TASK DESCRIPTION –
Please return exactly the lines from the top of the data through the line that contains "RELAY3 pin IN2: RX2 -> D18", and skip all pictures.

Records from a data source:
((

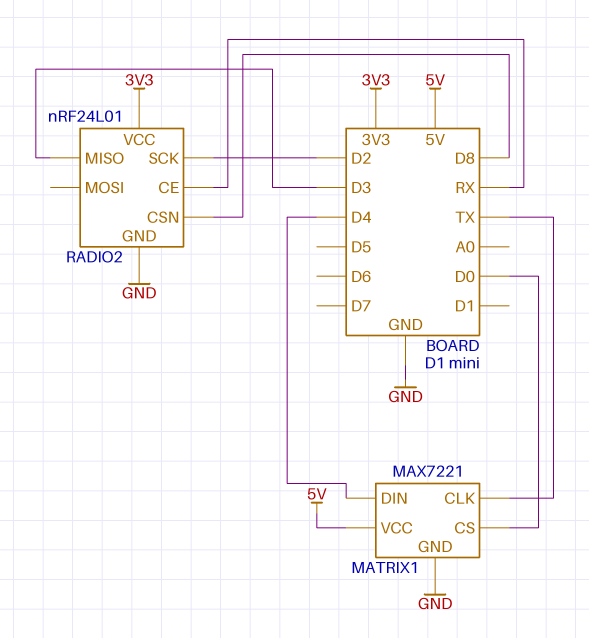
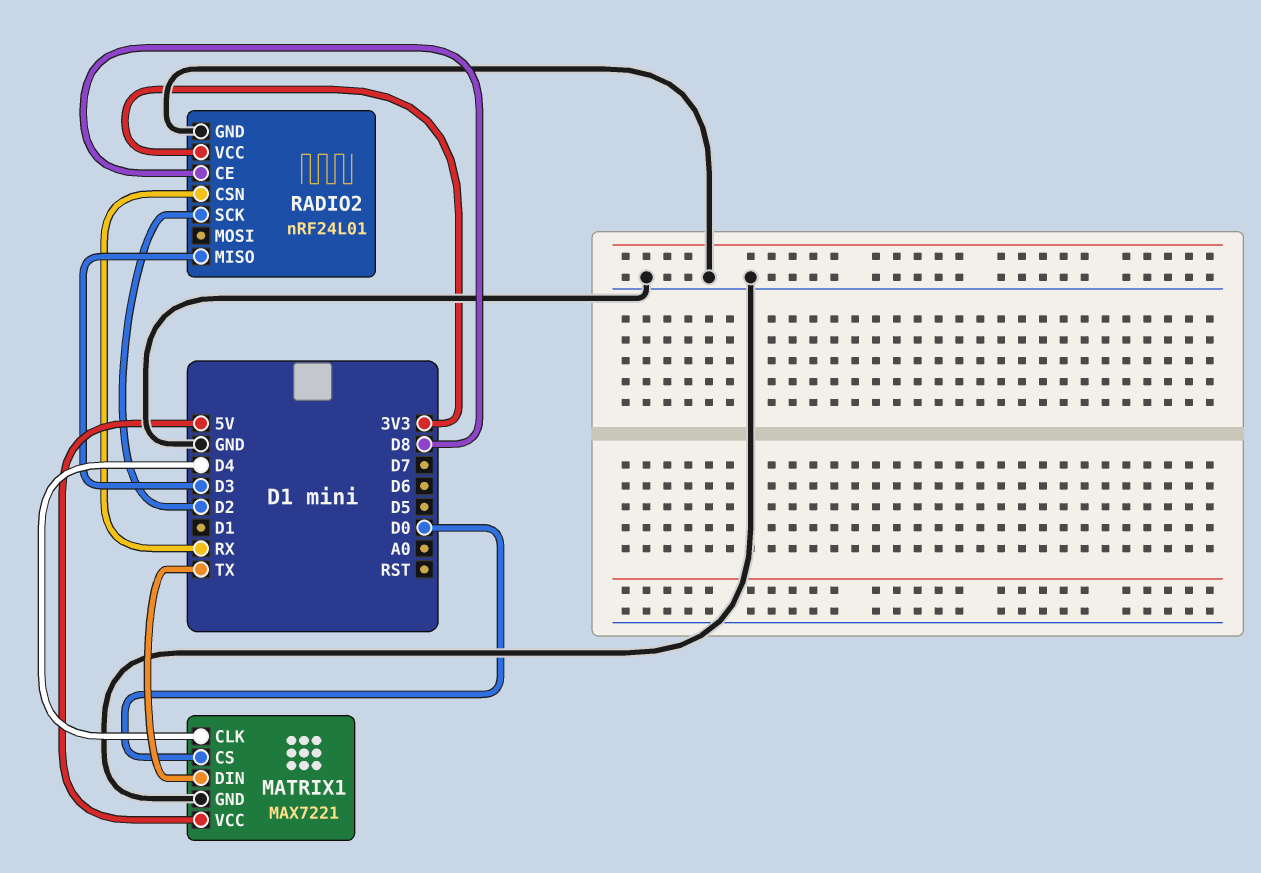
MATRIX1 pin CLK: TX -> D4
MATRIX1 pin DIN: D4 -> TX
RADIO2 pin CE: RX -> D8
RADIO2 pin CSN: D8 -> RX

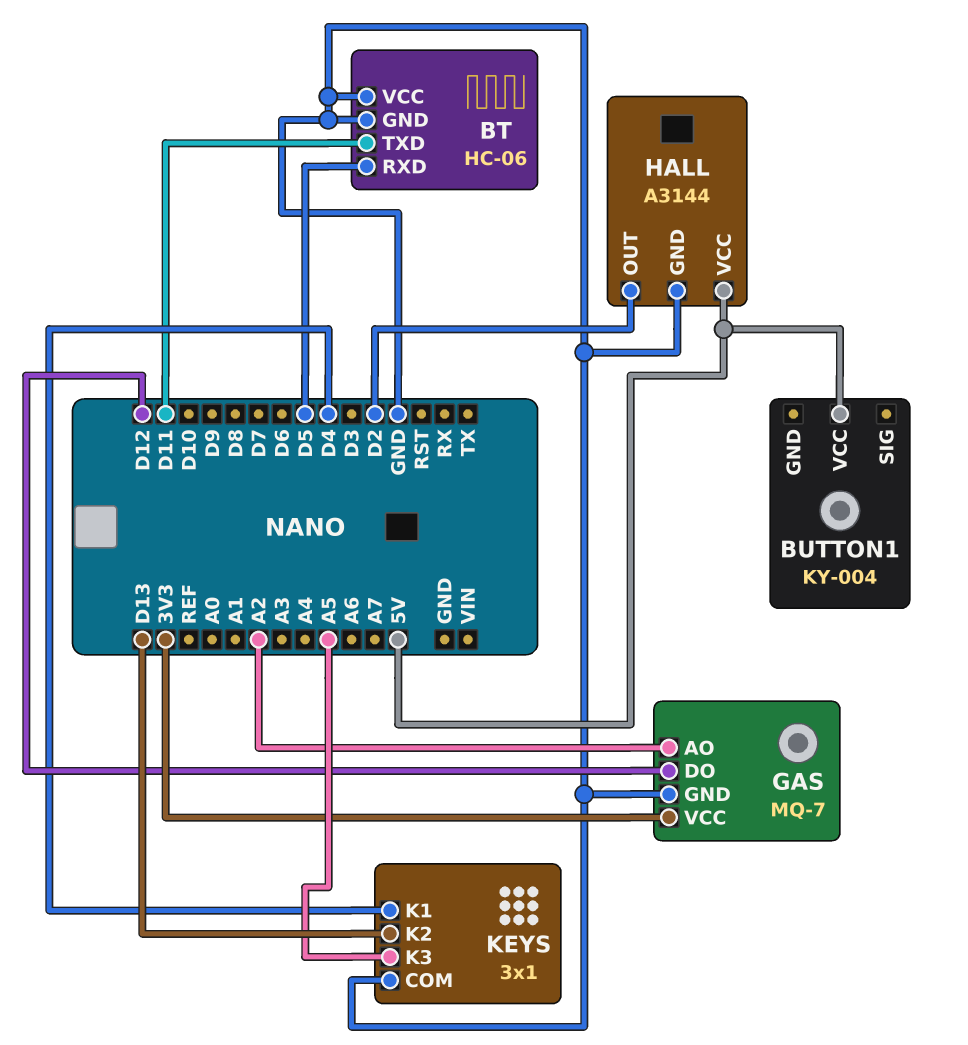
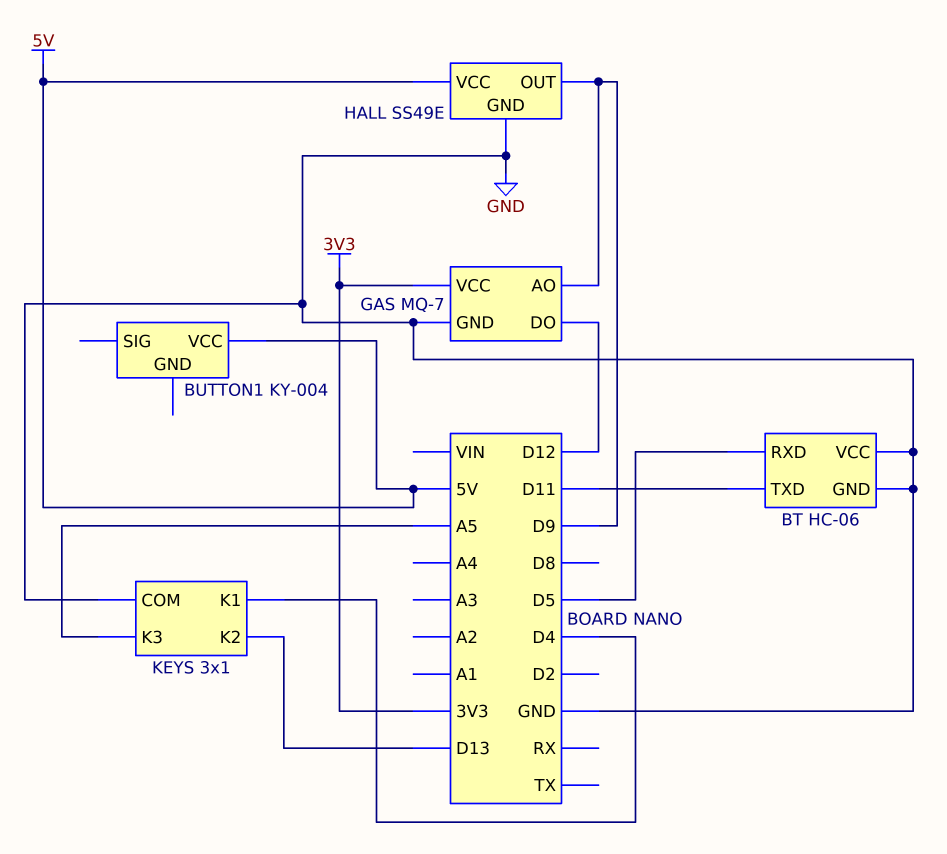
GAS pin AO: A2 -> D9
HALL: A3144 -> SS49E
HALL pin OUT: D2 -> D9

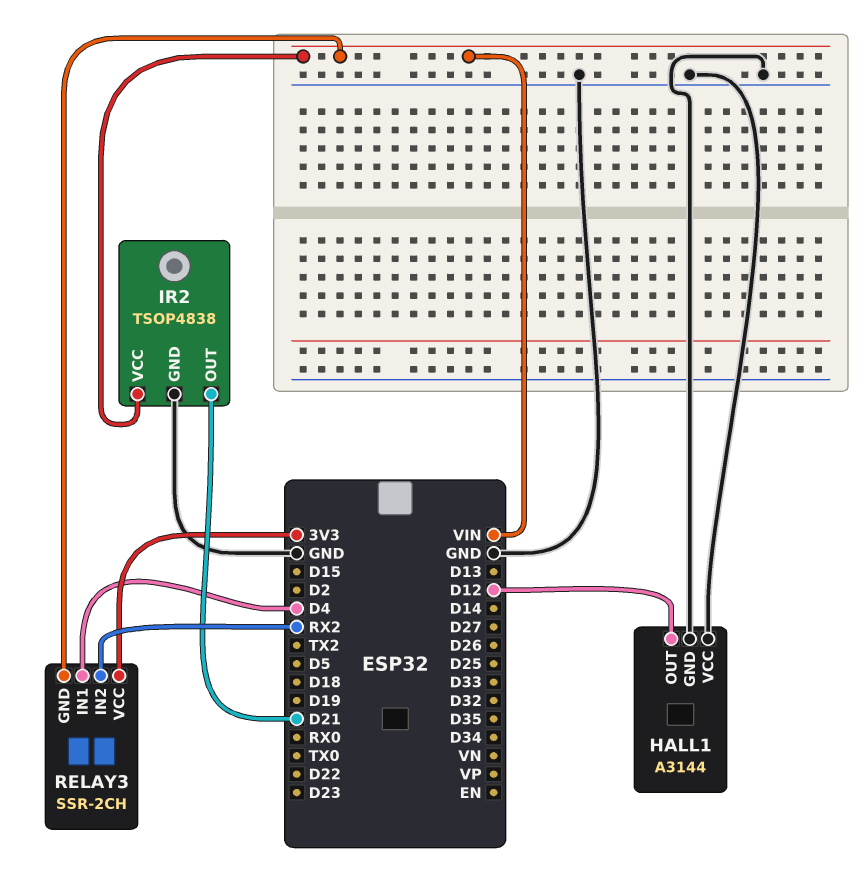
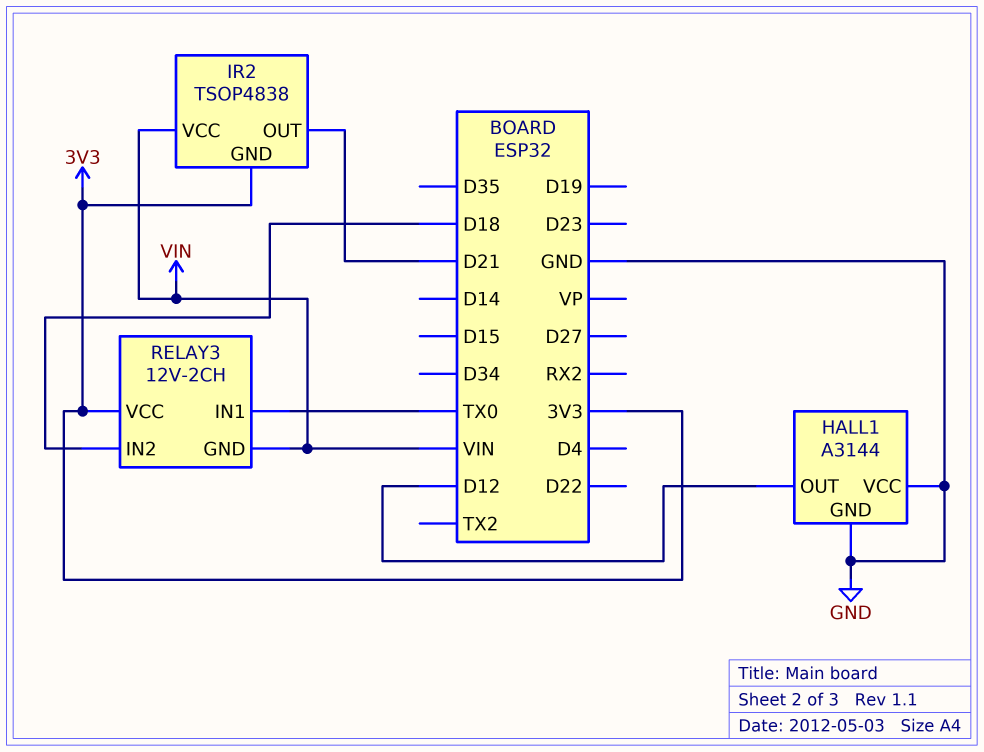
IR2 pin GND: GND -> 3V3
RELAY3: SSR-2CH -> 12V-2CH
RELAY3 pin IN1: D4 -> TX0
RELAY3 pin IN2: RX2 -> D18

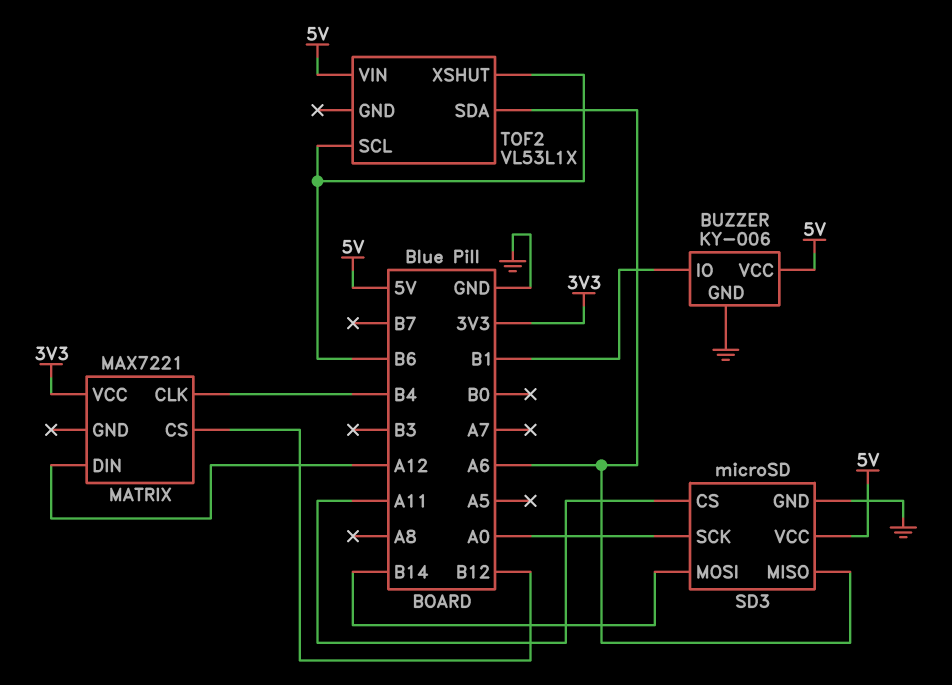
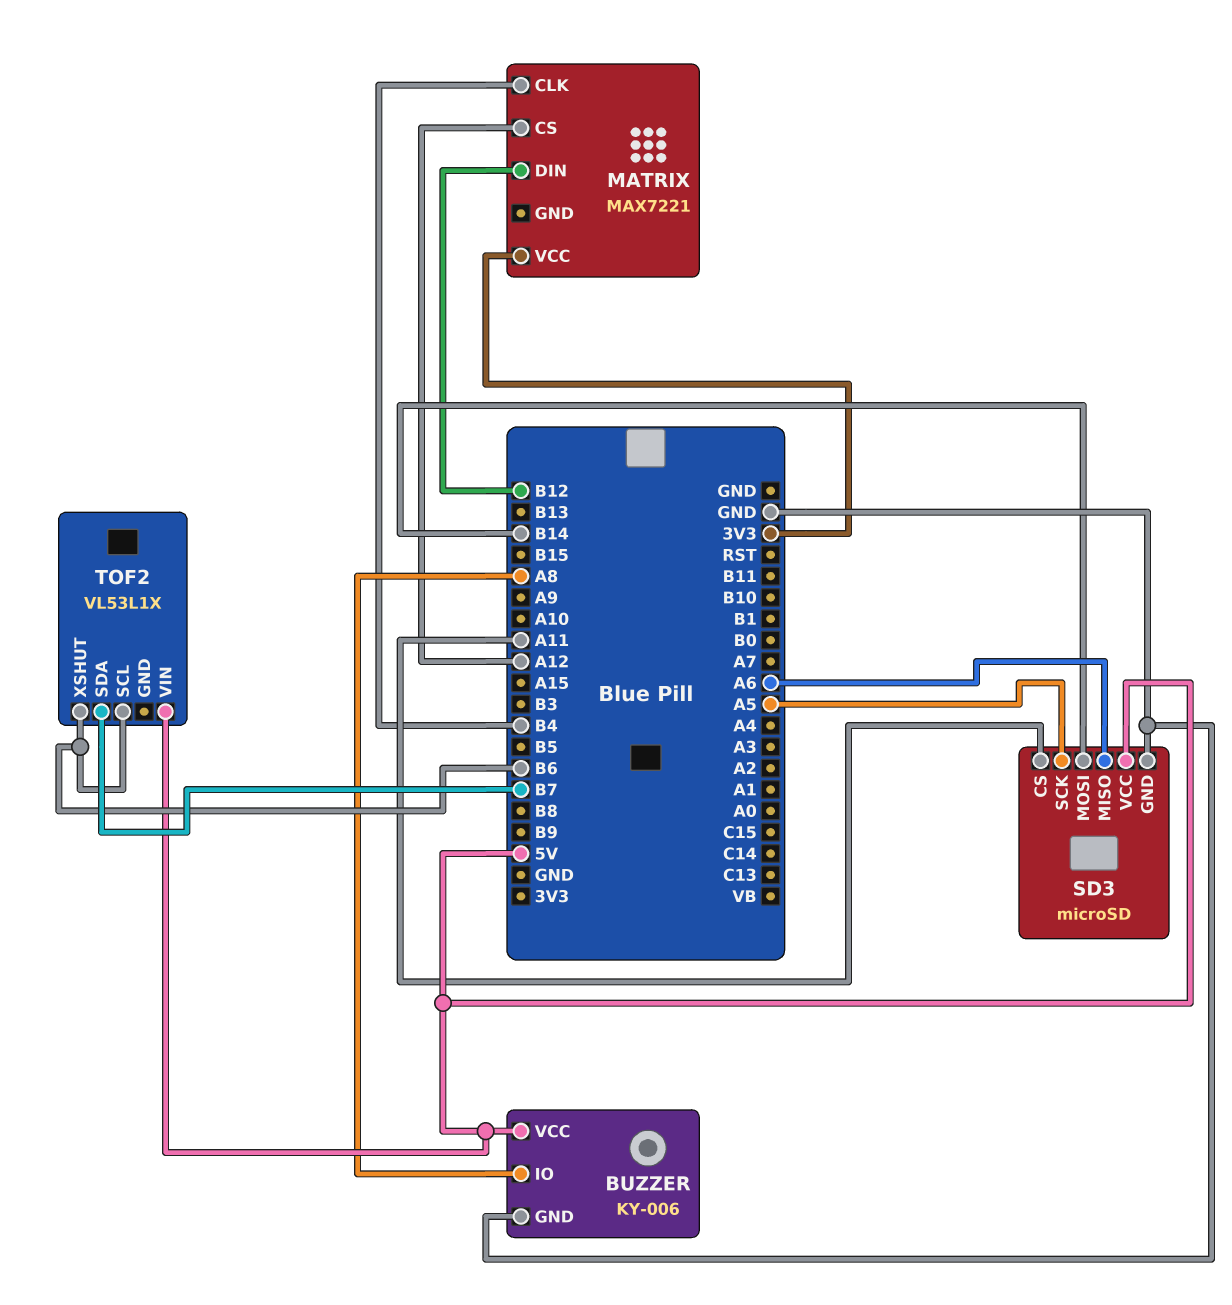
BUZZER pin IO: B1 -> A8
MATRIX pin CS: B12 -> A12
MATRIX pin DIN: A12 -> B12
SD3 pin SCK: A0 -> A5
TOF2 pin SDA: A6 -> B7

))

ANSWER BOX –
MATRIX1 pin CLK: TX -> D4
MATRIX1 pin DIN: D4 -> TX
RADIO2 pin CE: RX -> D8
RADIO2 pin CSN: D8 -> RX

GAS pin AO: A2 -> D9
HALL: A3144 -> SS49E
HALL pin OUT: D2 -> D9

IR2 pin GND: GND -> 3V3
RELAY3: SSR-2CH -> 12V-2CH
RELAY3 pin IN1: D4 -> TX0
RELAY3 pin IN2: RX2 -> D18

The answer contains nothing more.